▶ EXERCISE PROMPT:
Give back exactly the lines from the one that includes "green trapezoid at" to the last line below, both included, and no further lines.

▶ Records from a dataset:
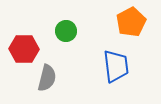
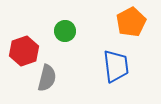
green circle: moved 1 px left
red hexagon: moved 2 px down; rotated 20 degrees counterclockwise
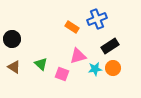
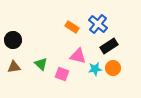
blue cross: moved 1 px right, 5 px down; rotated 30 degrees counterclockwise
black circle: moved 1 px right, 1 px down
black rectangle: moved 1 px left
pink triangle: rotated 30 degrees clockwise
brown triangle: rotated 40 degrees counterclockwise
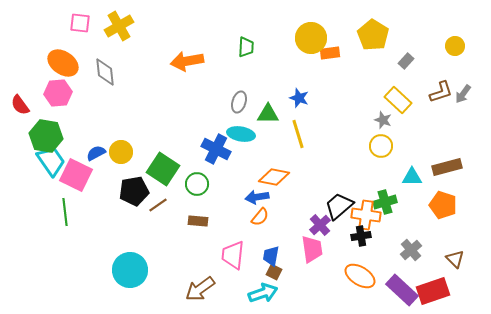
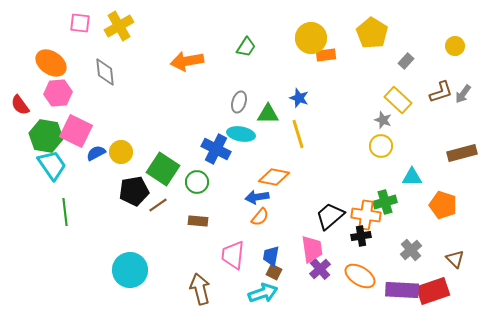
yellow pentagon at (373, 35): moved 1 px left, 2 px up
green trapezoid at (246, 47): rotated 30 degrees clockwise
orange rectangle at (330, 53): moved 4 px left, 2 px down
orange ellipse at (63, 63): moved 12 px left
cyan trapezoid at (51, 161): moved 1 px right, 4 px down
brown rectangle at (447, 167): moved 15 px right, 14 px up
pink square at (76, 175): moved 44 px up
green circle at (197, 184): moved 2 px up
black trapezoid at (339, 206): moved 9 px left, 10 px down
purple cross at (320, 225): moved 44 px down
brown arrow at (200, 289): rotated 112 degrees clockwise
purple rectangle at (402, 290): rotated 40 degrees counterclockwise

▶ ANSWER TO THIS EXERCISE:
green trapezoid at (246, 47): rotated 30 degrees clockwise
orange rectangle at (330, 53): moved 4 px left, 2 px down
orange ellipse at (63, 63): moved 12 px left
cyan trapezoid at (51, 161): moved 1 px right, 4 px down
brown rectangle at (447, 167): moved 15 px right, 14 px up
pink square at (76, 175): moved 44 px up
green circle at (197, 184): moved 2 px up
black trapezoid at (339, 206): moved 9 px left, 10 px down
purple cross at (320, 225): moved 44 px down
brown arrow at (200, 289): rotated 112 degrees clockwise
purple rectangle at (402, 290): rotated 40 degrees counterclockwise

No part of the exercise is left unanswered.